» RECORDED INFORMATION:
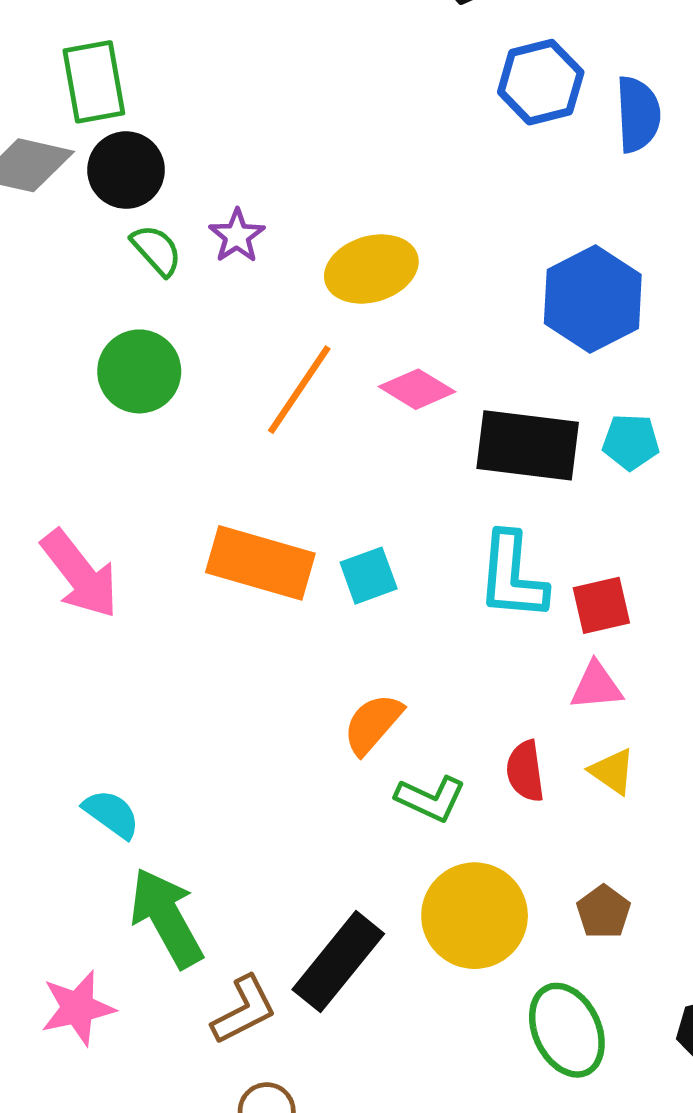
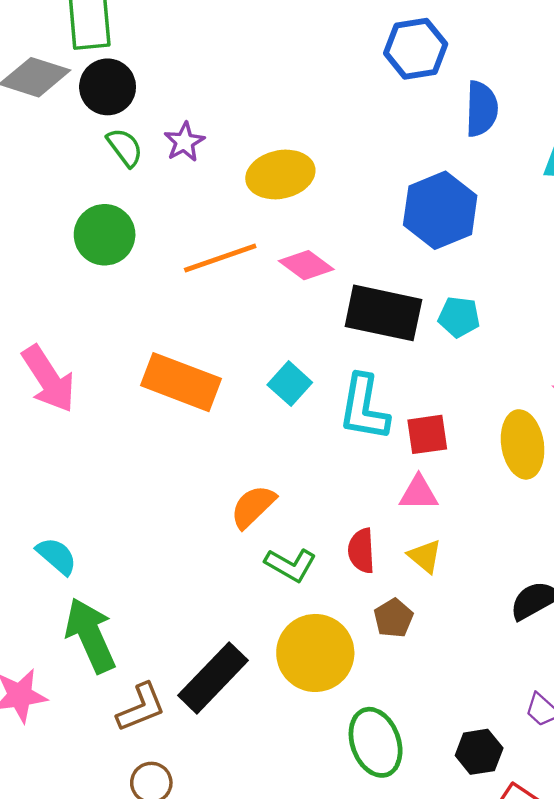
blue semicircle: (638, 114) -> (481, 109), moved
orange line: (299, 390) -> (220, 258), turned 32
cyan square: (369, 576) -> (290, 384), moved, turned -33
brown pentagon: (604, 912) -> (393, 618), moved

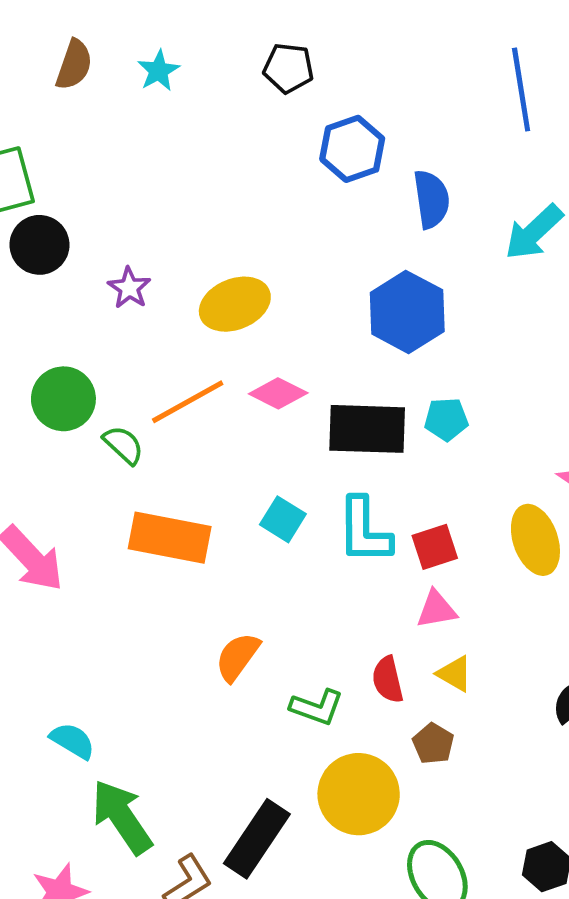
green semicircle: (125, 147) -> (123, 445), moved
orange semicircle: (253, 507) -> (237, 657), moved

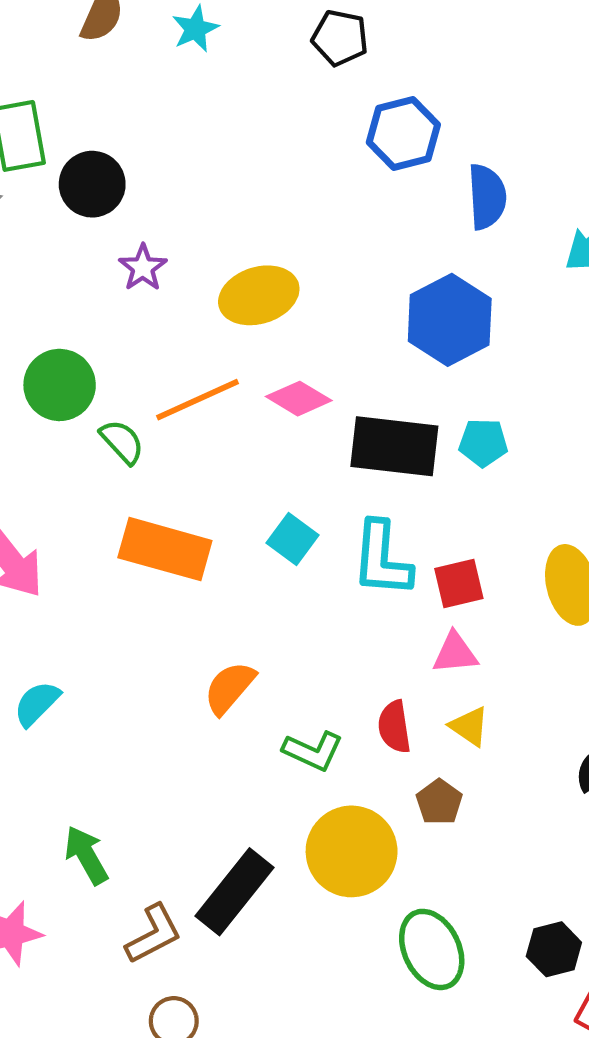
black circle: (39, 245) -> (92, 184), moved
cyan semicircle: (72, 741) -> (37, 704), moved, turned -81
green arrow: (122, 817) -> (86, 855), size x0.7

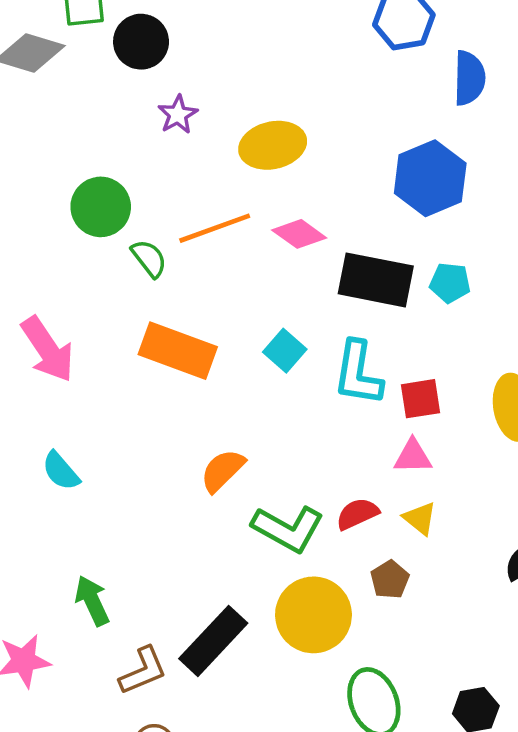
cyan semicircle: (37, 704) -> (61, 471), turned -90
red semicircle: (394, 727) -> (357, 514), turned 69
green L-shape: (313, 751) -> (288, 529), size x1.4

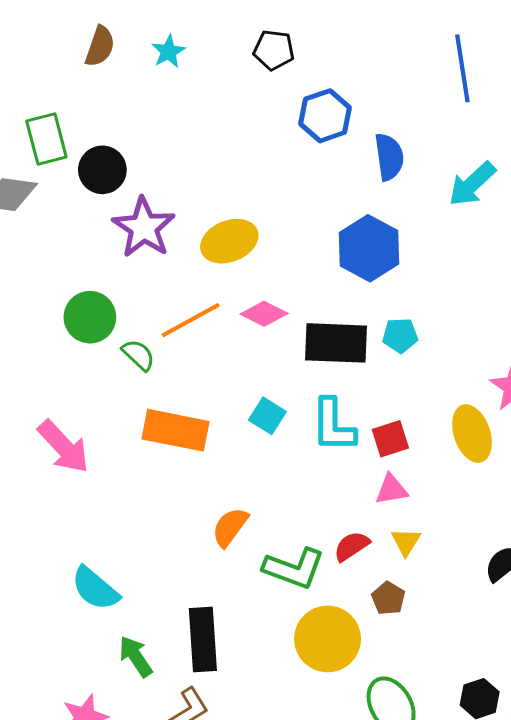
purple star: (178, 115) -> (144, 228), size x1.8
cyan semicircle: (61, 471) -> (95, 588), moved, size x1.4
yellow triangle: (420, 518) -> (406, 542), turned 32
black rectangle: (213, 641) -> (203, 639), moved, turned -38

* * *

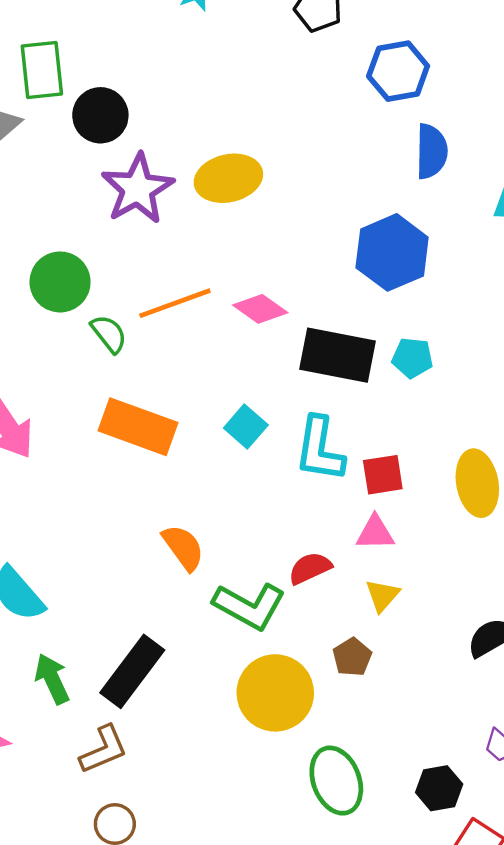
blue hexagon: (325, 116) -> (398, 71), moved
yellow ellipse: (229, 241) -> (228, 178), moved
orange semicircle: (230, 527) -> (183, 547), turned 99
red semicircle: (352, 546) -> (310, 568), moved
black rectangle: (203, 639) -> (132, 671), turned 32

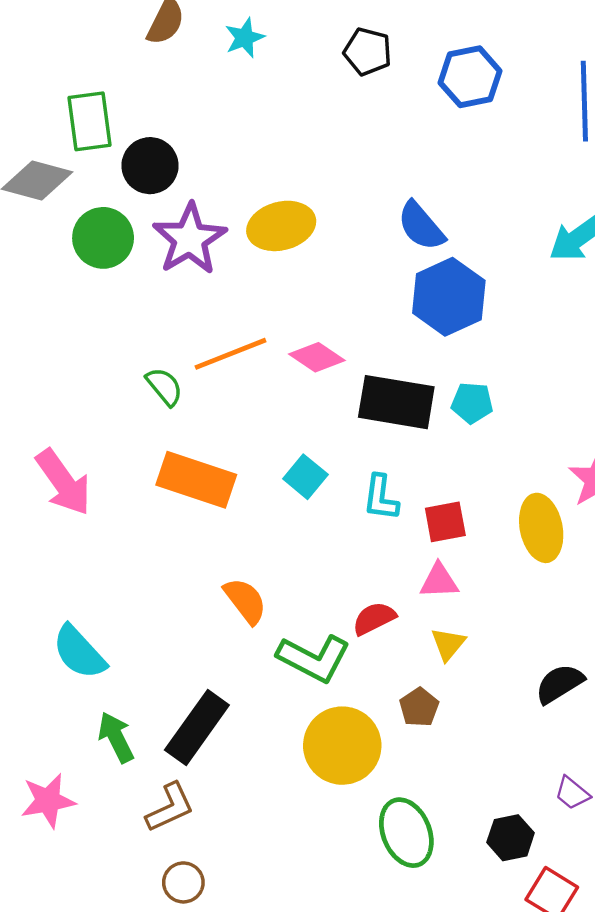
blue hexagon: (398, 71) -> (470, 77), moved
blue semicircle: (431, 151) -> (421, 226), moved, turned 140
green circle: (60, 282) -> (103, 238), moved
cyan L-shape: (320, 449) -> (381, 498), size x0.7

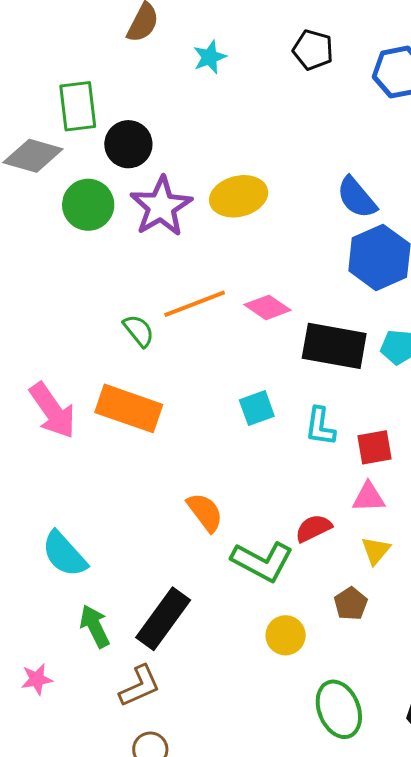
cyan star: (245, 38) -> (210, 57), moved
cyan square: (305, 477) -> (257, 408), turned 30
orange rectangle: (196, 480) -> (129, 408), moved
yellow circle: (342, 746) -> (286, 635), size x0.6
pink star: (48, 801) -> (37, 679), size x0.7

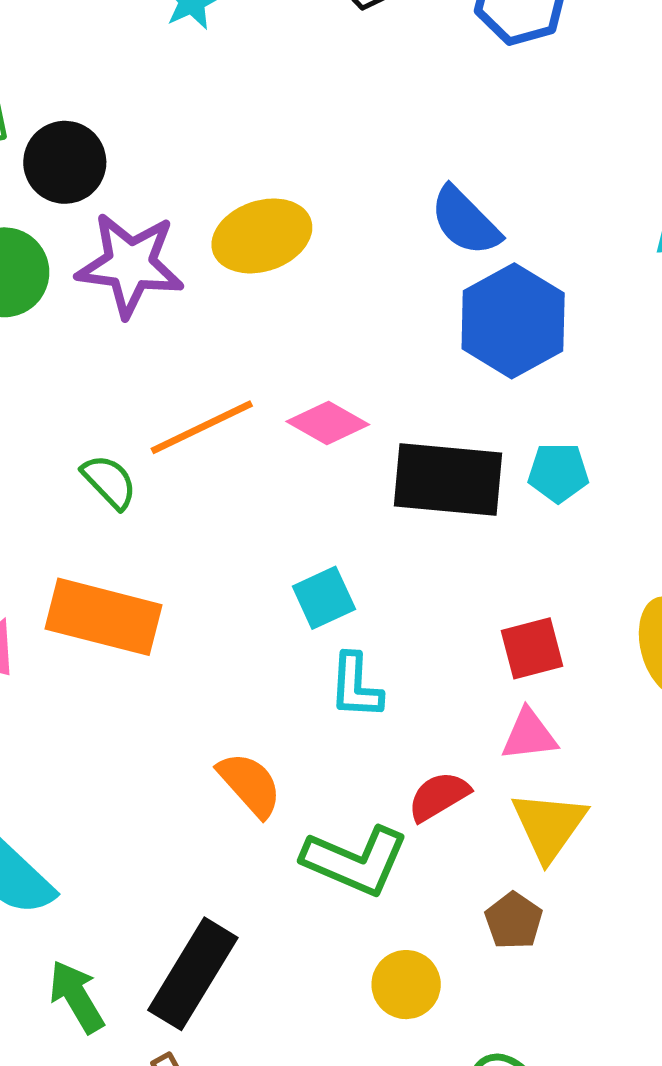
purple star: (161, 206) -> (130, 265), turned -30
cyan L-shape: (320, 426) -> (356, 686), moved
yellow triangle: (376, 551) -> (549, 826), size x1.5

---

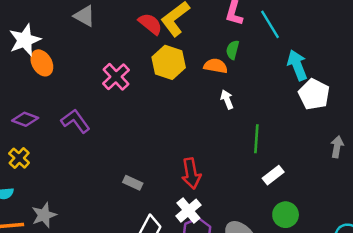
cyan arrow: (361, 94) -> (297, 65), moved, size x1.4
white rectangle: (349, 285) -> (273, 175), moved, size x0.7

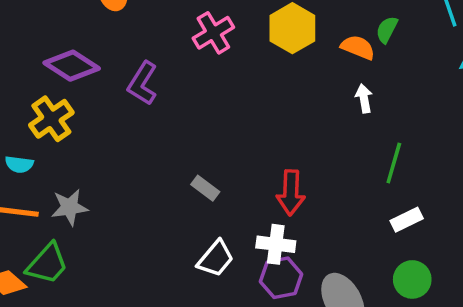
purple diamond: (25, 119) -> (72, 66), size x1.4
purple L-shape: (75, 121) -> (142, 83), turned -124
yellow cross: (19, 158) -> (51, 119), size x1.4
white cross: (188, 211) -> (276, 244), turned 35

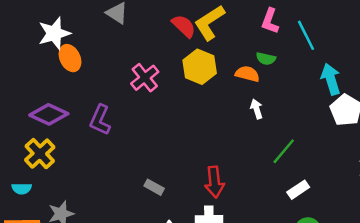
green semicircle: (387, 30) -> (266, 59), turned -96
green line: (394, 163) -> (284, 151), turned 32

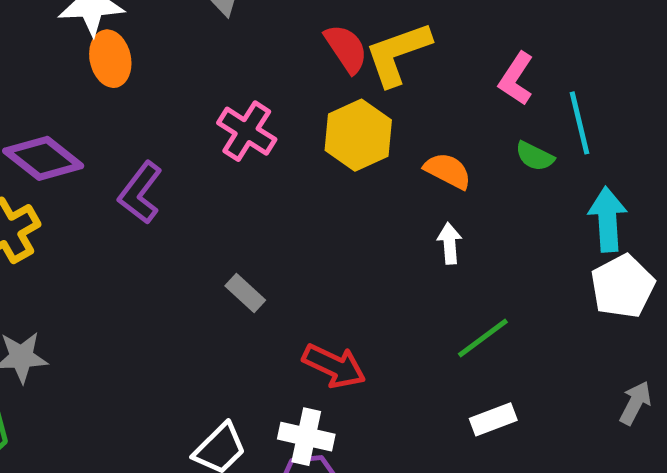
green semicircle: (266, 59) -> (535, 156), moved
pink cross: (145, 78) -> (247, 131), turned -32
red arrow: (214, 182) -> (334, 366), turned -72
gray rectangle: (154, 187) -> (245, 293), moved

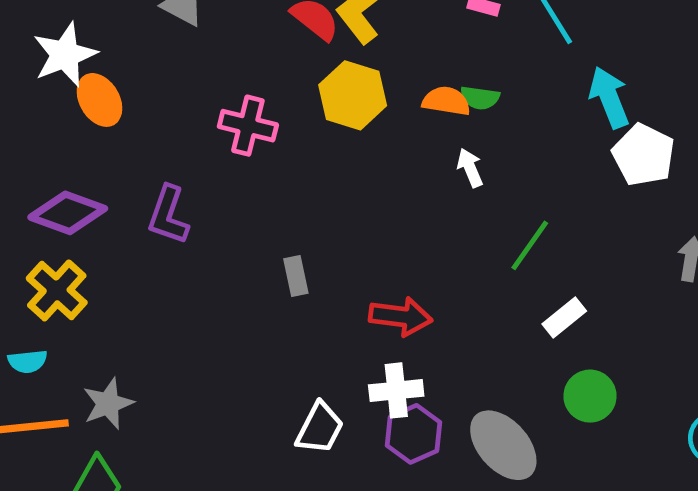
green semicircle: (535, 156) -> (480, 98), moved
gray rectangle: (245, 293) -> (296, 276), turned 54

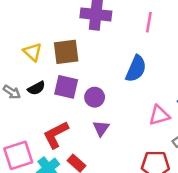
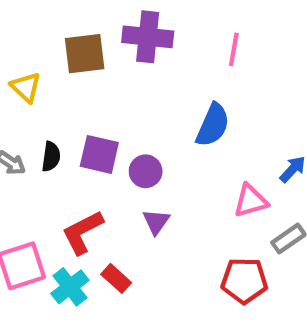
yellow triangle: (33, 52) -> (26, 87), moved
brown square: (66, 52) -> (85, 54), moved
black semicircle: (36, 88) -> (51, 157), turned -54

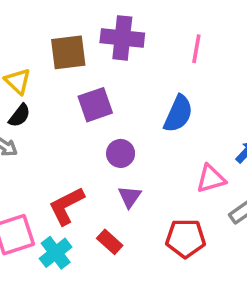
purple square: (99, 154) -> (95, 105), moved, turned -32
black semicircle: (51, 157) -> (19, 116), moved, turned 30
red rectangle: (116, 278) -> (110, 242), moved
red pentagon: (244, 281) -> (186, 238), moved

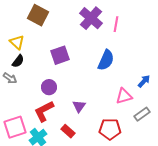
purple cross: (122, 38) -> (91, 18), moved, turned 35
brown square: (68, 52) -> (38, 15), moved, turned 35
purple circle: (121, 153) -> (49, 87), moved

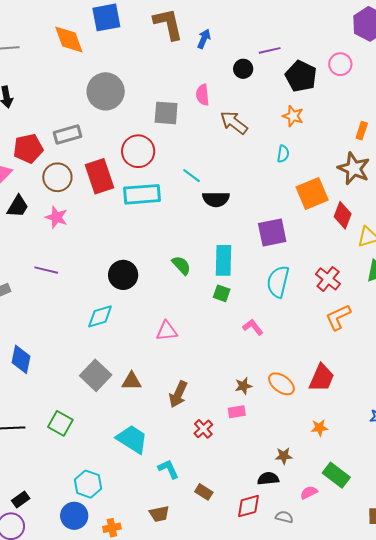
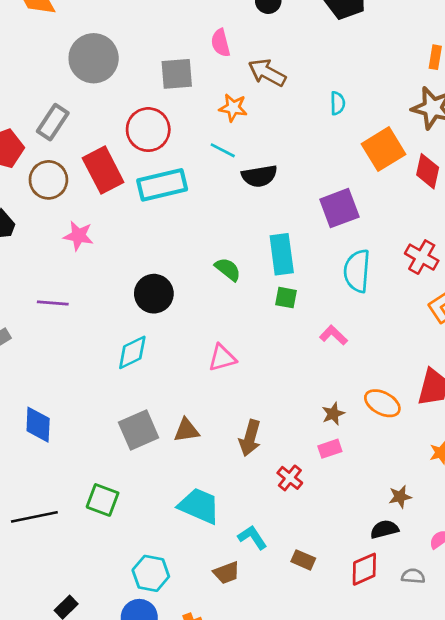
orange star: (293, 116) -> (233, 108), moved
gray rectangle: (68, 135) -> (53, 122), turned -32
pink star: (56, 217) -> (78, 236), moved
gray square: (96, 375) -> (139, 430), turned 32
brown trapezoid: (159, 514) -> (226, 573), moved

» ASSIGNMENT: Copy all lines above where "white" is present.

» EXERCISE ANSWER:
white rectangle: (349, 285) -> (273, 175), moved, size x0.7
white cross: (188, 211) -> (276, 244), turned 35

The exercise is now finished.